**DO THIS**
Reproduce the lines below verbatim, omitting the pictures.

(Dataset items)
★ ★ ★ ★

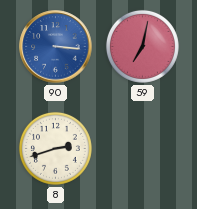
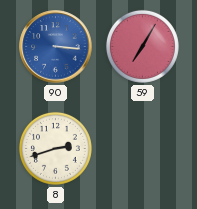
59: 7:02 -> 7:05
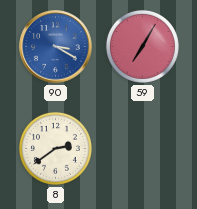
90: 3:16 -> 3:20
8: 2:42 -> 2:39
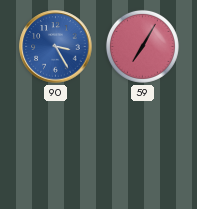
90: 3:20 -> 3:25
8: 2:39 -> none
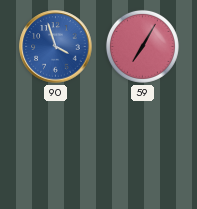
90: 3:25 -> 3:57
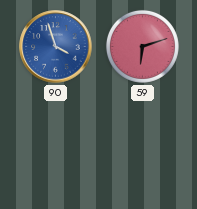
59: 7:05 -> 6:12
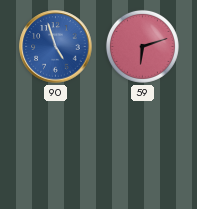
90: 3:57 -> 4:57
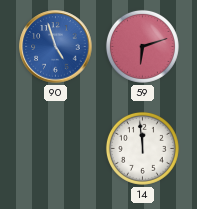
14: none -> 11:59
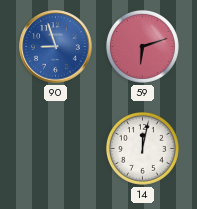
90: 4:57 -> 8:57
14: 11:59 -> 12:02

★ ★ ★ ★

**THE RESPONSE**
59: 7:02 -> 7:05
90: 3:16 -> 3:20
8: 2:42 -> 2:39
90: 3:20 -> 3:25
8: 2:39 -> none
90: 3:25 -> 3:57
59: 7:05 -> 6:12
90: 3:57 -> 4:57
14: none -> 11:59
90: 4:57 -> 8:57
14: 11:59 -> 12:02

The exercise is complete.